» **Problem to work on**:
In the listing below, find the line with "T3: NPN (B SIG9, C" and the line with "V1: AC 6V (COM, SIG5)". Repeat those two lines and all lines between them exactly.

» **Data for review**:
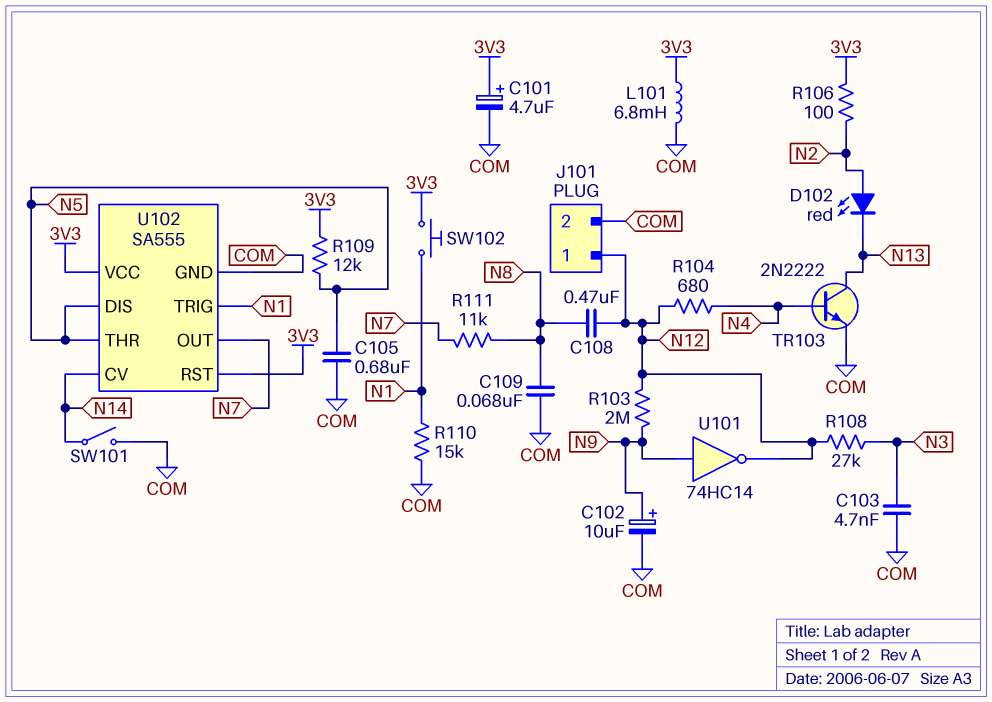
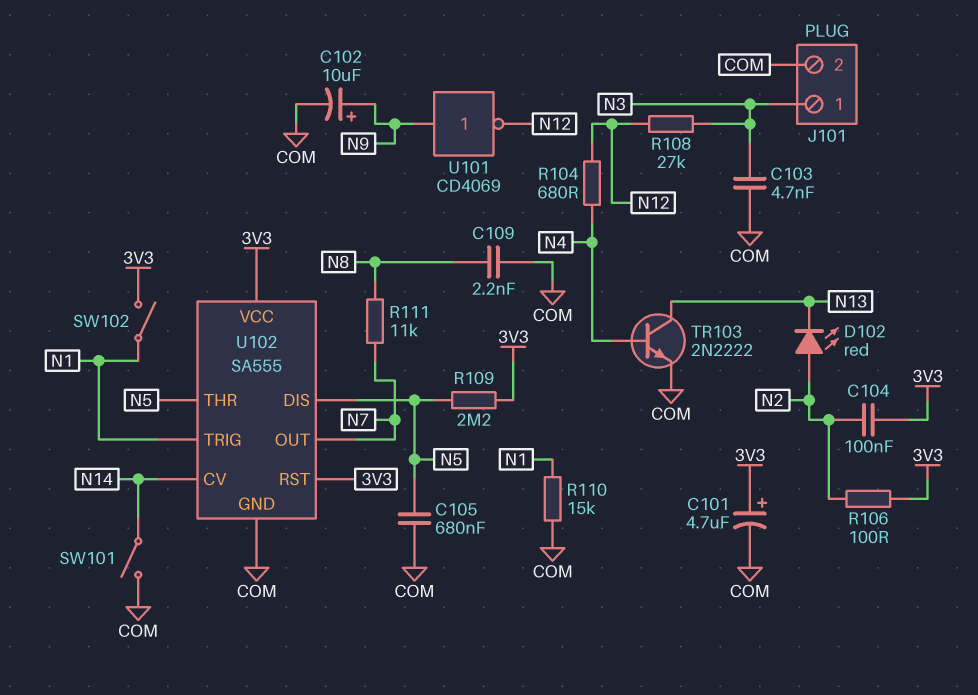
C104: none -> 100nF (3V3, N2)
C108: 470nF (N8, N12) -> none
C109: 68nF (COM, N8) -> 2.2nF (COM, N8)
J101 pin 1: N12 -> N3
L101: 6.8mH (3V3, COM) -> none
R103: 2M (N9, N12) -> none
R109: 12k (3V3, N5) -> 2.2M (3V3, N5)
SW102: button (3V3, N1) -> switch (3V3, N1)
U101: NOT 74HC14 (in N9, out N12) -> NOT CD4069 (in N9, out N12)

==

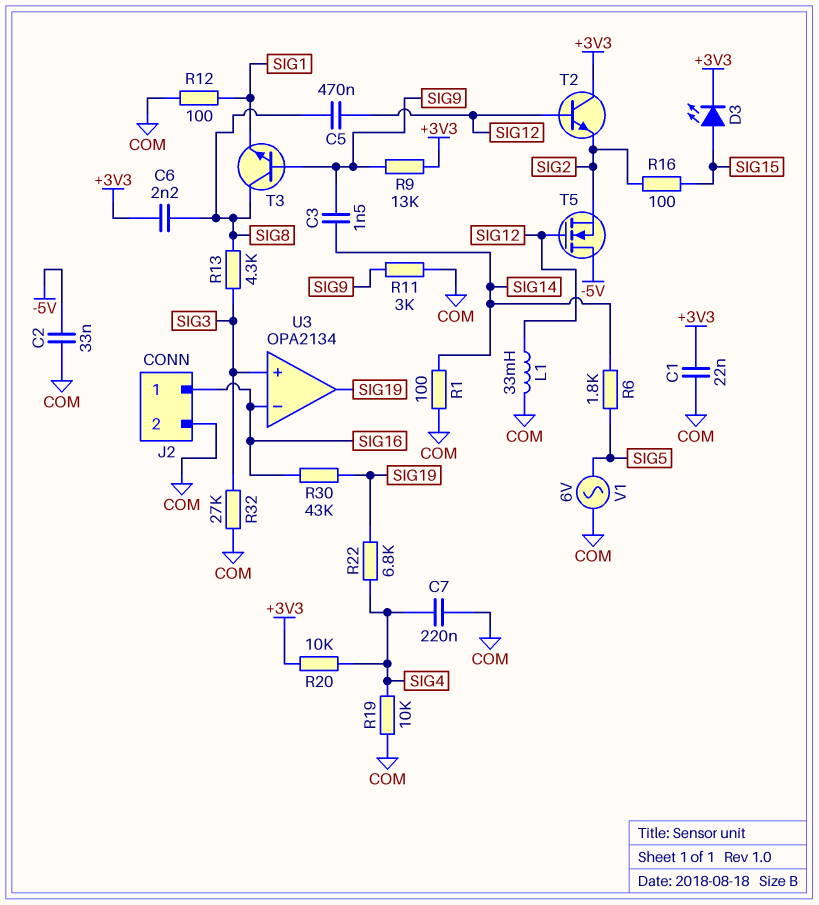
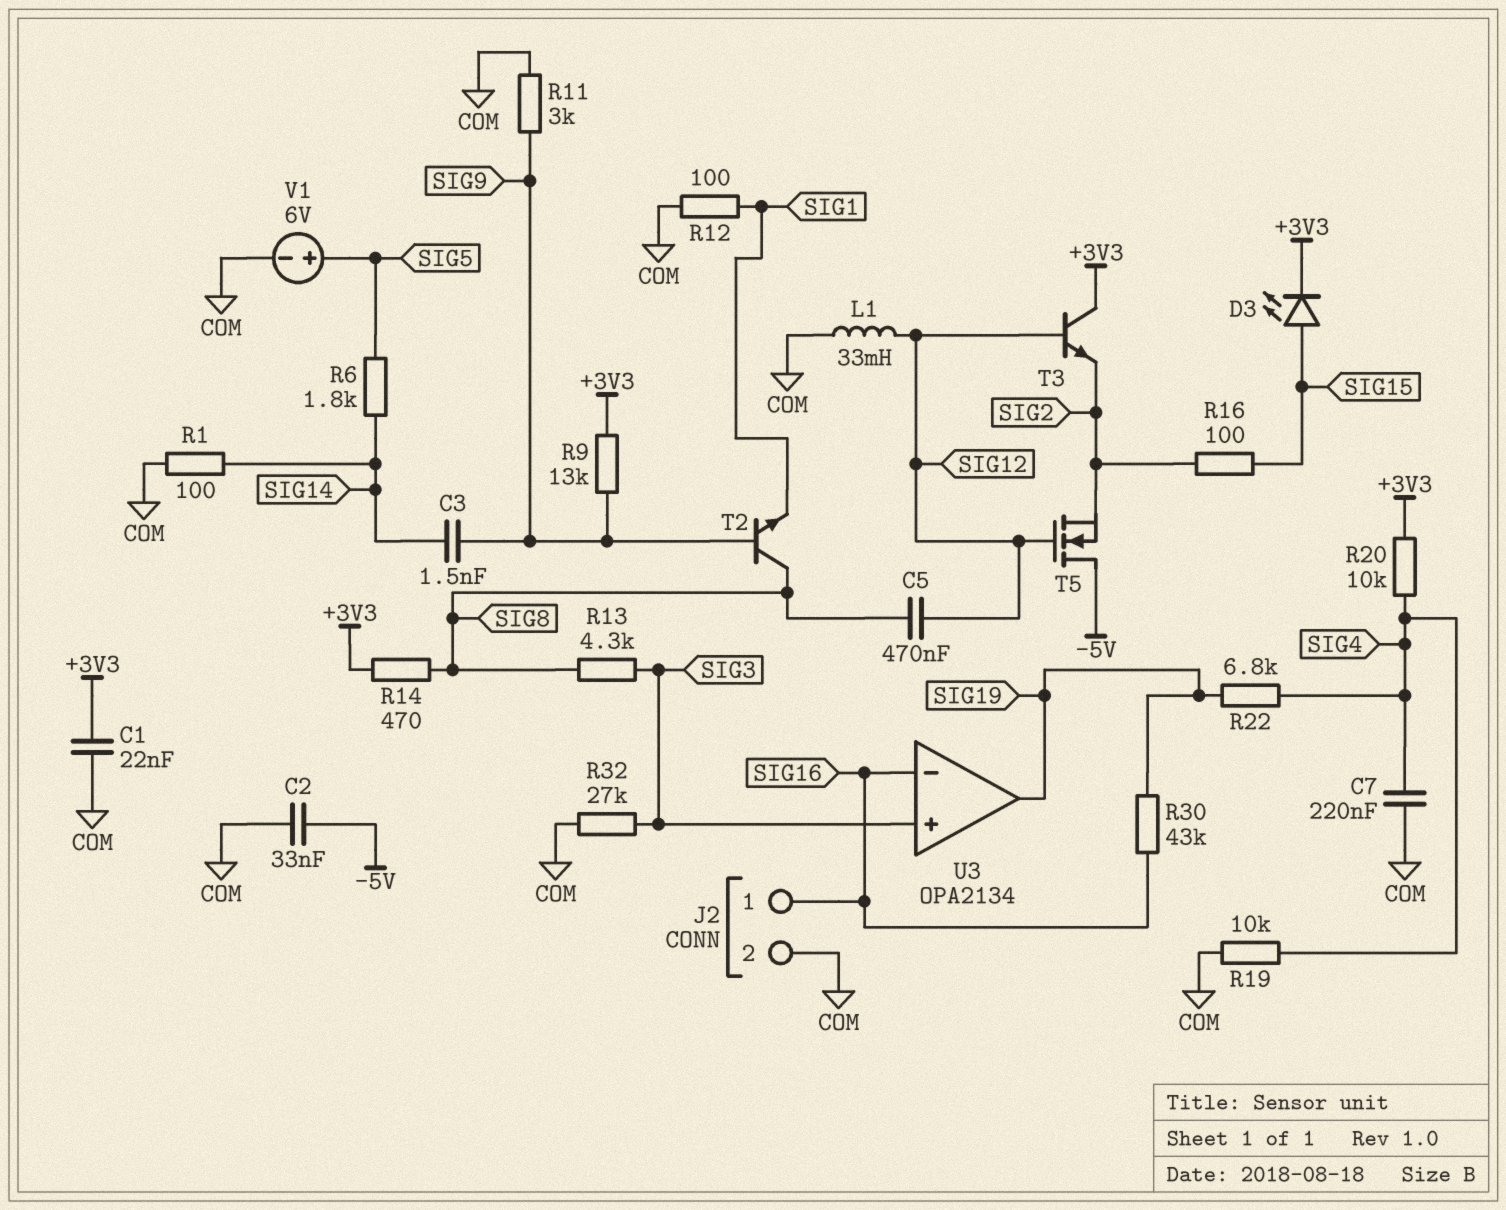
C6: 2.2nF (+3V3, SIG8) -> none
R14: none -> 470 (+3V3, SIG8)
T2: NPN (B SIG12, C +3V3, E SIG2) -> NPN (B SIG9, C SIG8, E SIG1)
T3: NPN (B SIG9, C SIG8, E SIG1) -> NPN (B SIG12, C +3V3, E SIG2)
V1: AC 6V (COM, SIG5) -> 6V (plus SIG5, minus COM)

---

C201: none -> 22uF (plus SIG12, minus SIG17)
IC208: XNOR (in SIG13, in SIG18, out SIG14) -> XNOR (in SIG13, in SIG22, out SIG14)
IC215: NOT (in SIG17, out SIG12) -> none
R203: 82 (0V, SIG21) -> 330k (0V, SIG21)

» **Worked solution**:
T3: NPN (B SIG9, C SIG8, E SIG1) -> NPN (B SIG12, C +3V3, E SIG2)
V1: AC 6V (COM, SIG5) -> 6V (plus SIG5, minus COM)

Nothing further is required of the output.